**PROBLEM STATEMENT**
Return a faithful copy of all the entries, omitting the images.

**Dataset items**
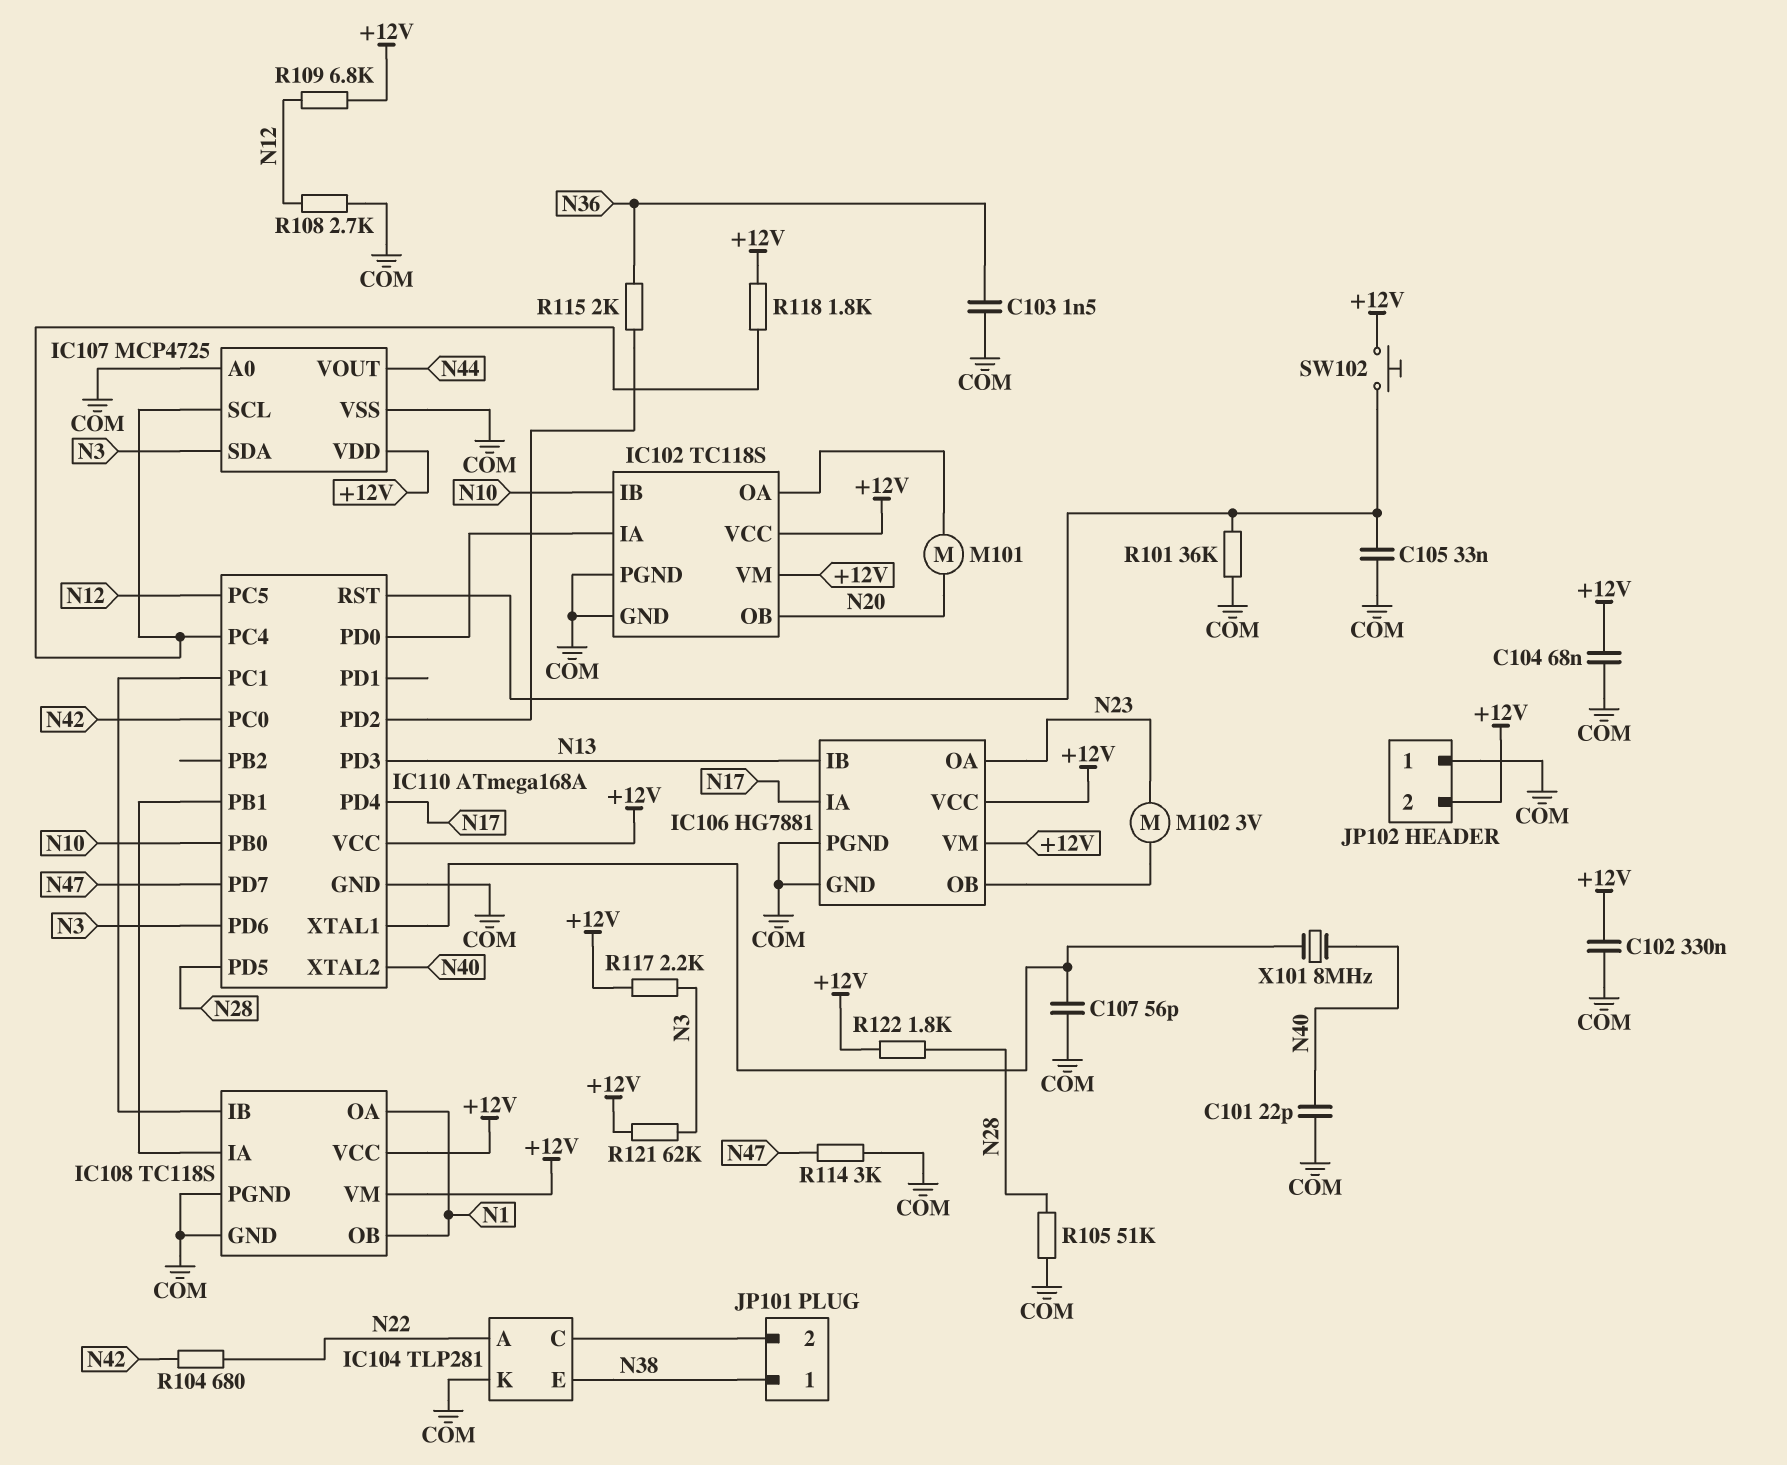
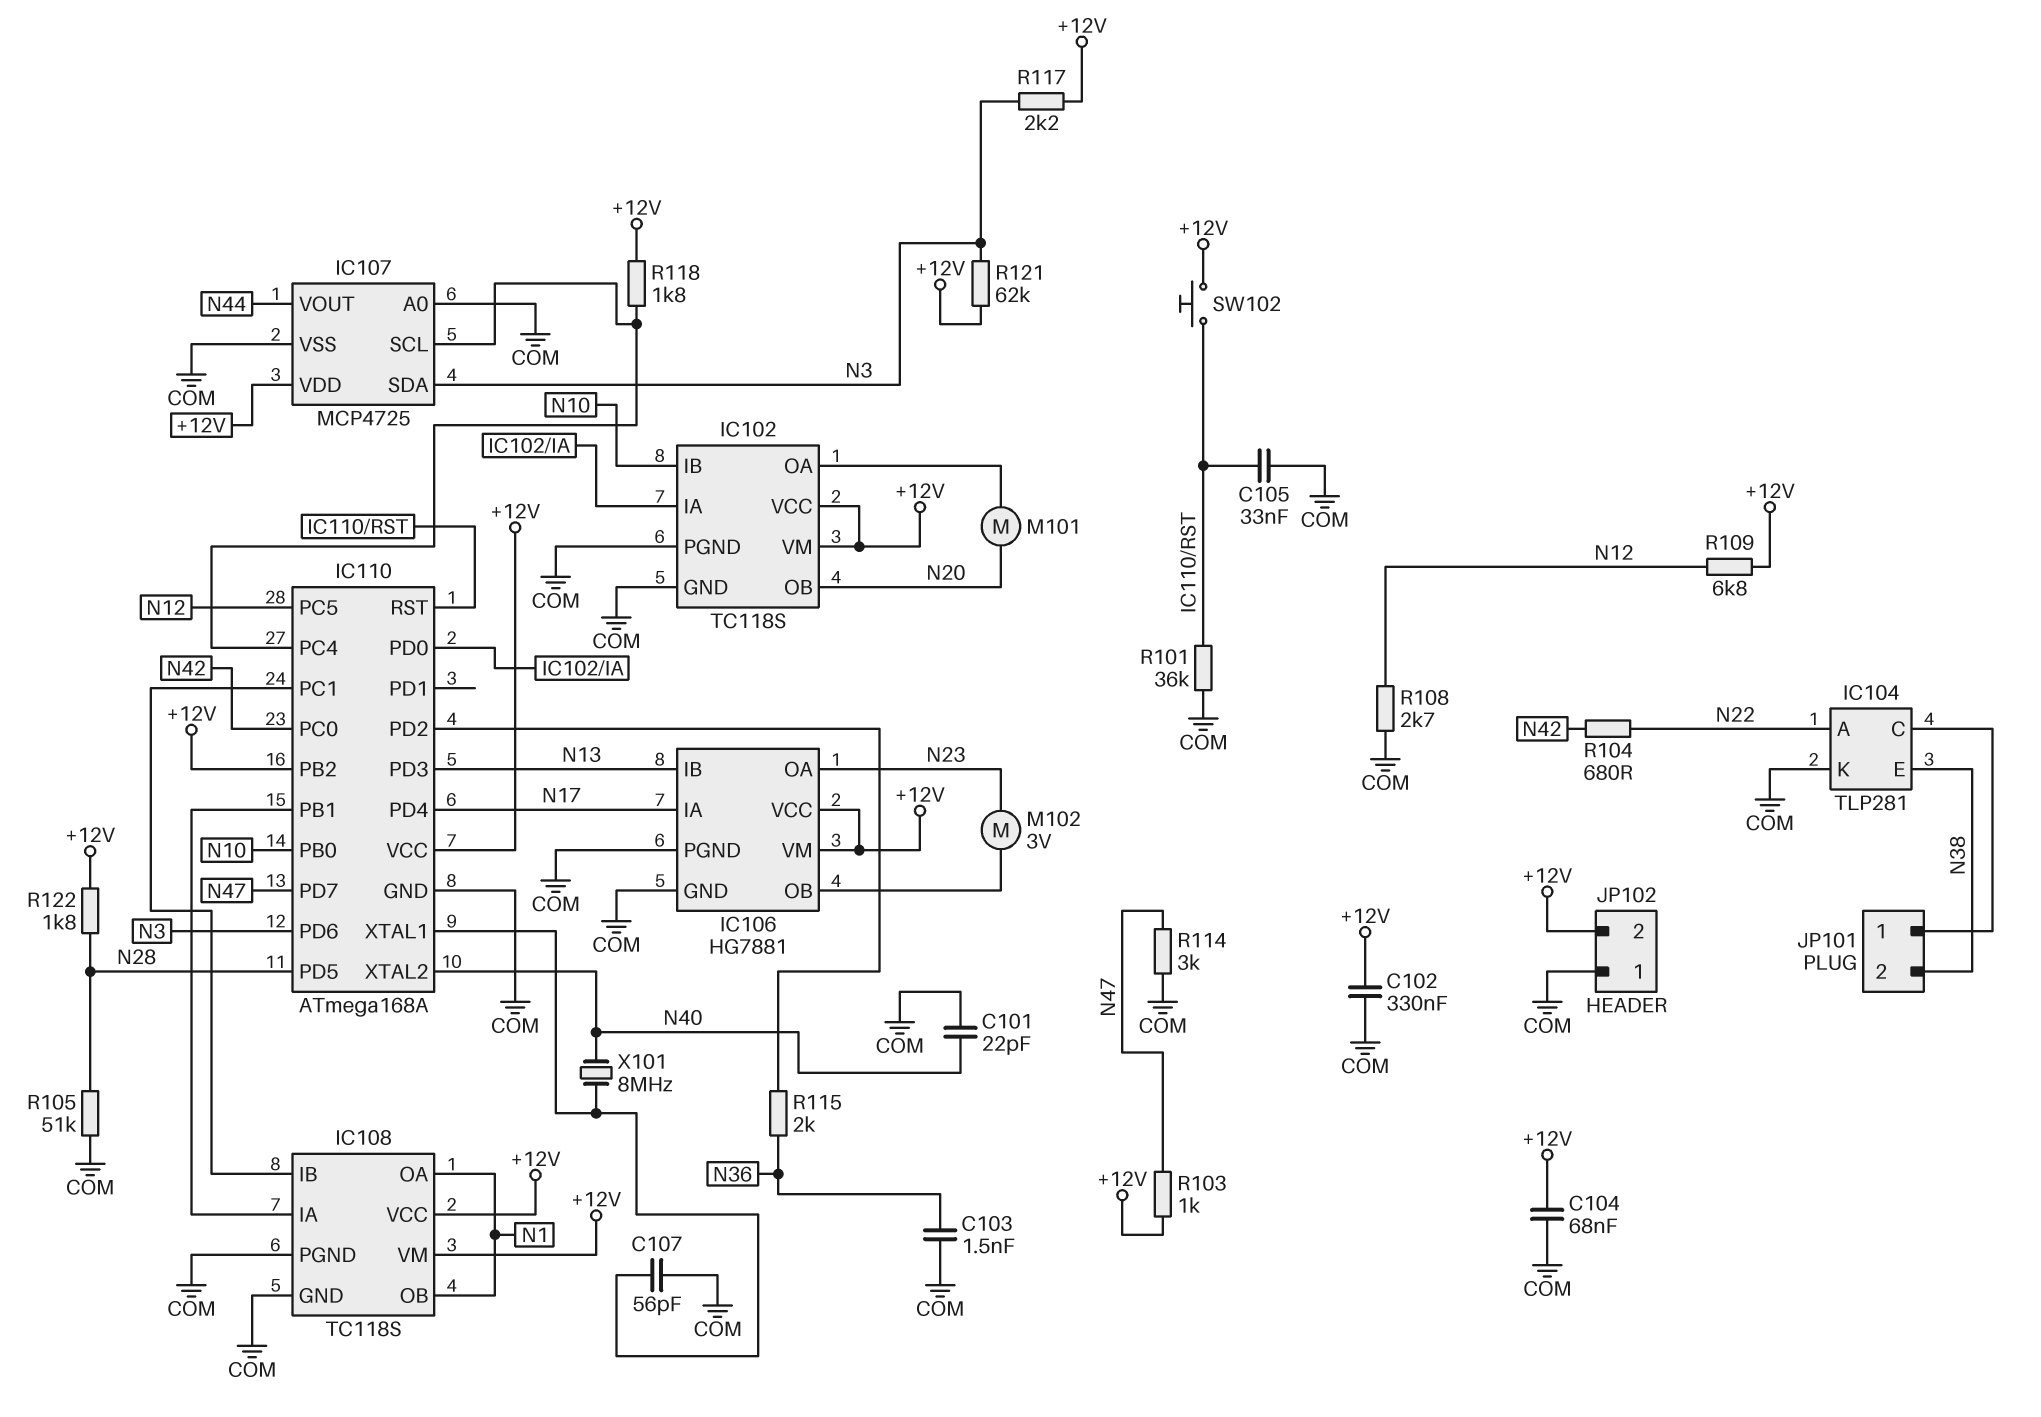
IC110 pin PB2: none -> +12V
JP101 pin 1: N38 -> IC104/C
JP101 pin 2: IC104/C -> N38
R103: none -> 1k (+12V, N47)

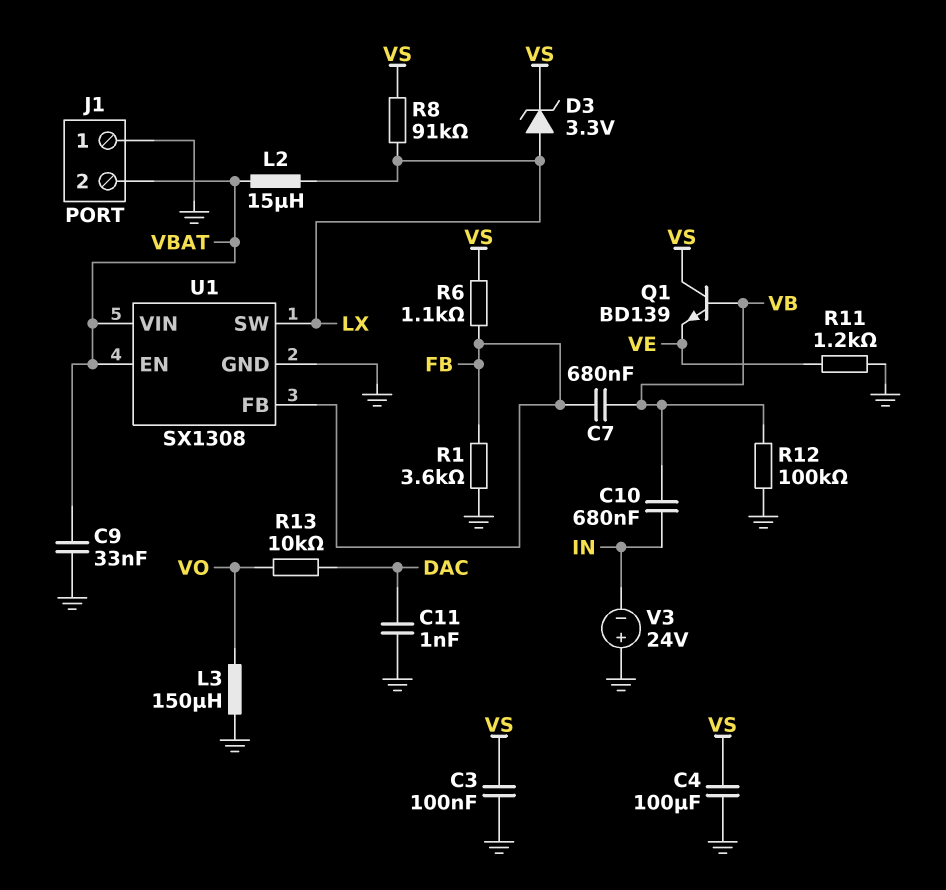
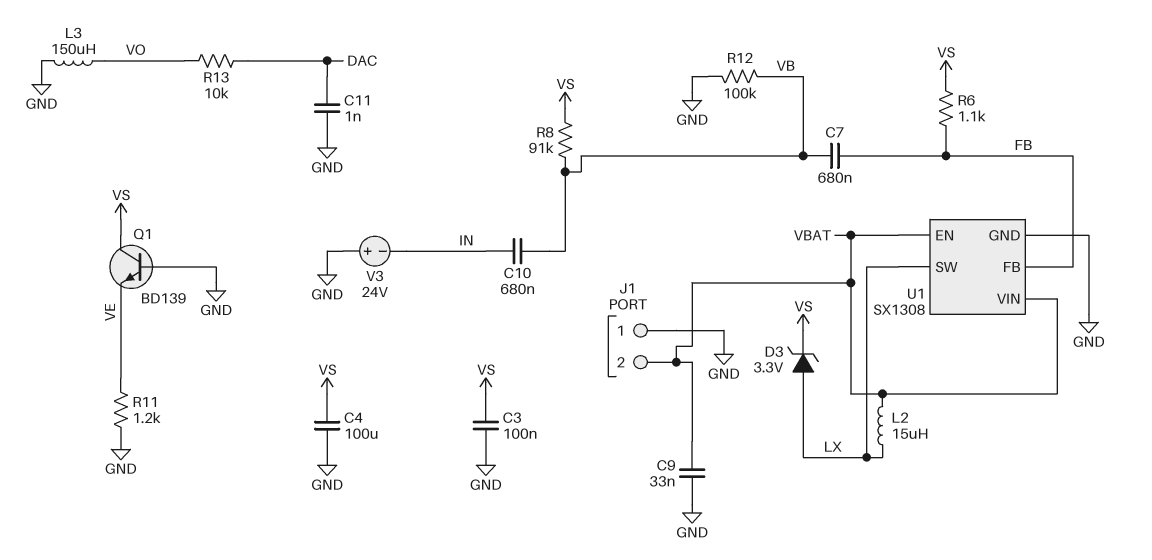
Q1: NPN BD139 (B VB, C VS, E VE) -> NPN BD139 (B GND, C VS, E VE)
R1: 3.6k (FB, GND) -> none
R8: 91k (LX, VS) -> 91k (VB, VS)

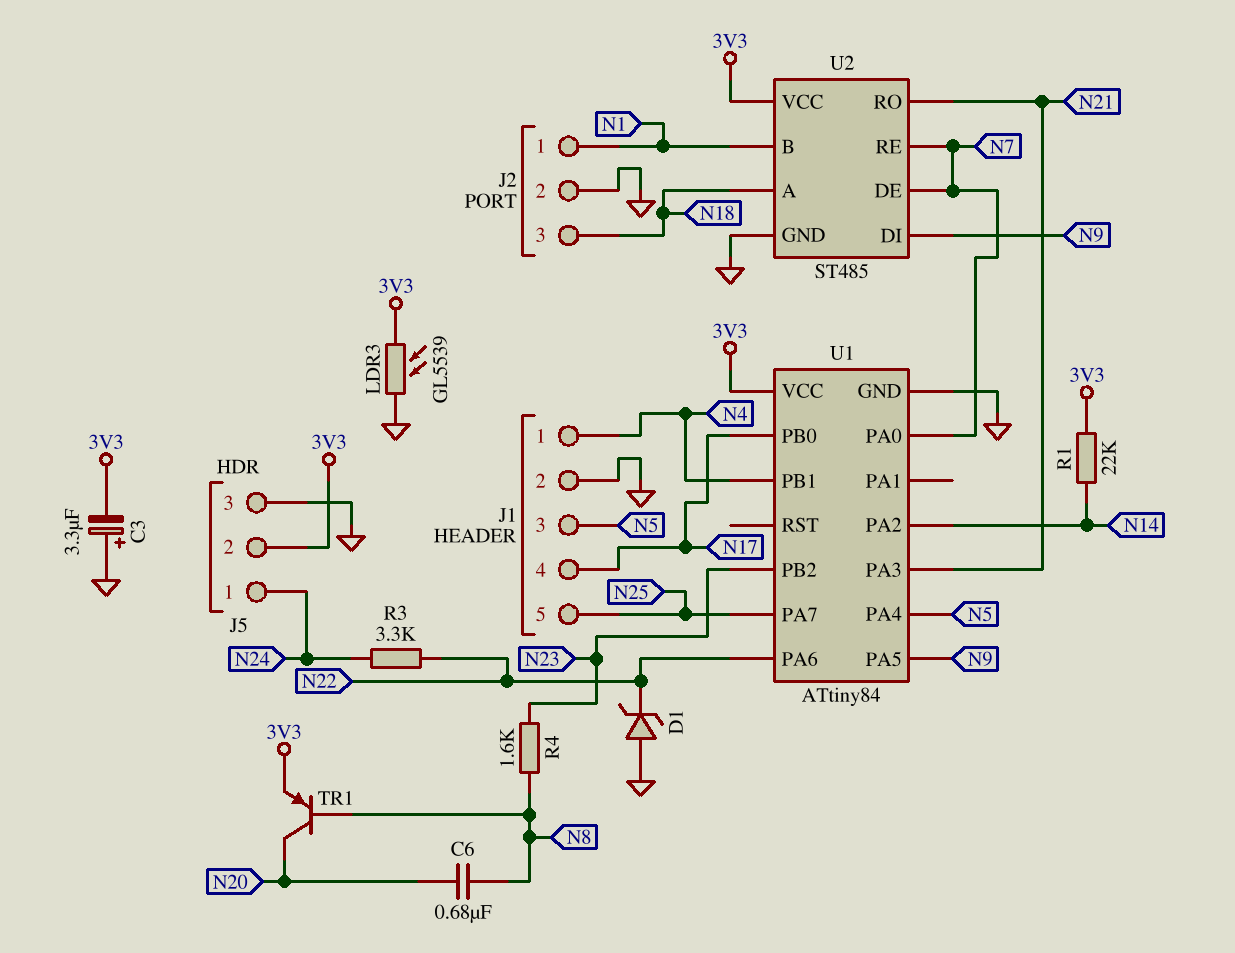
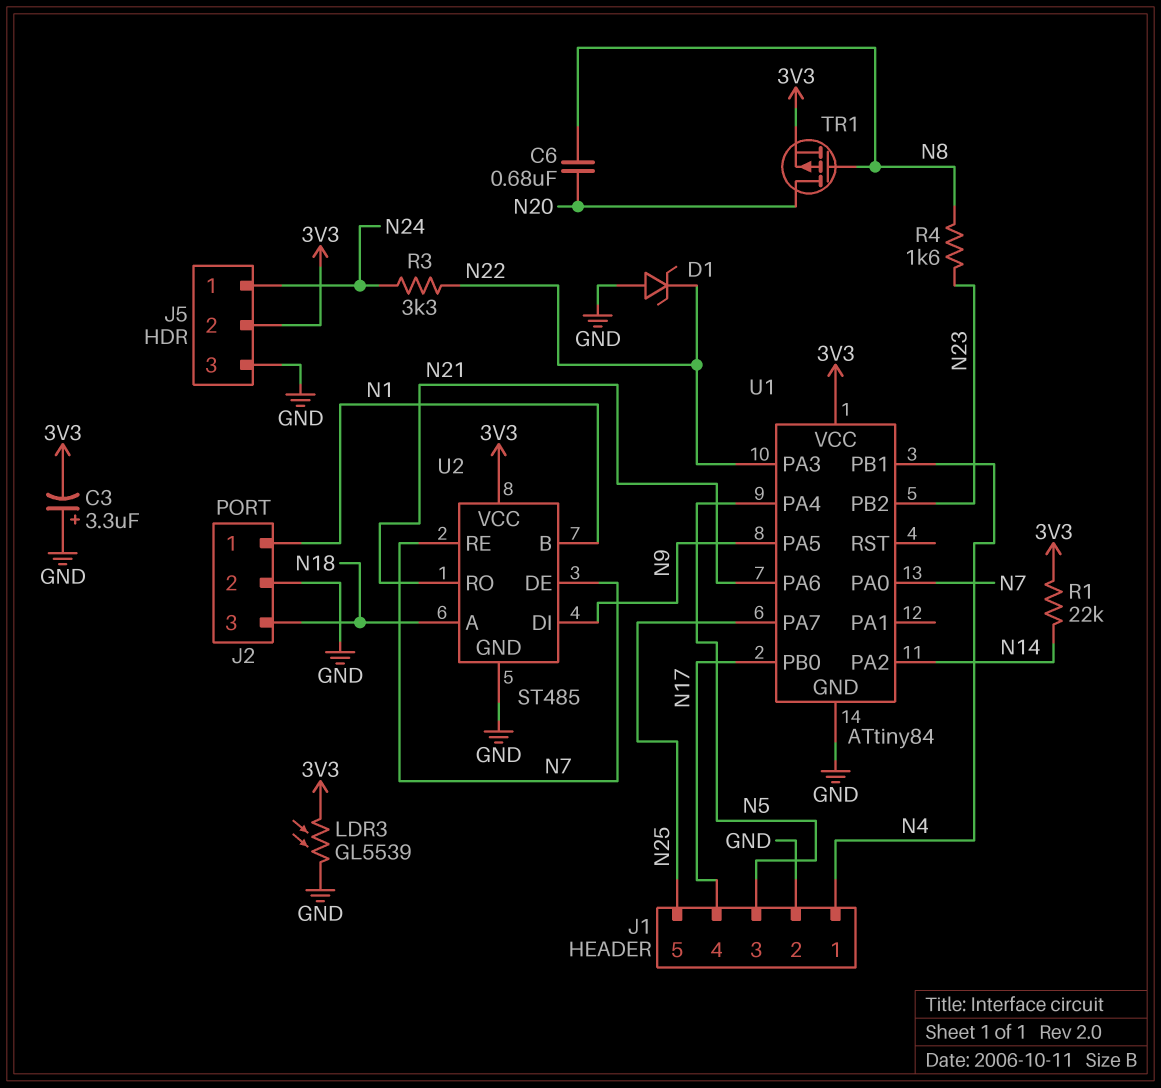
TR1: PNP (B N8, C N20, E 3V3) -> PMOS (G N8, D N20, S 3V3)
U1 pin PA3: N21 -> N22
U1 pin PA6: N22 -> N21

**EXERCISE RESULT**
IC110 pin PB2: none -> +12V
JP101 pin 1: N38 -> IC104/C
JP101 pin 2: IC104/C -> N38
R103: none -> 1k (+12V, N47)

Q1: NPN BD139 (B VB, C VS, E VE) -> NPN BD139 (B GND, C VS, E VE)
R1: 3.6k (FB, GND) -> none
R8: 91k (LX, VS) -> 91k (VB, VS)

TR1: PNP (B N8, C N20, E 3V3) -> PMOS (G N8, D N20, S 3V3)
U1 pin PA3: N21 -> N22
U1 pin PA6: N22 -> N21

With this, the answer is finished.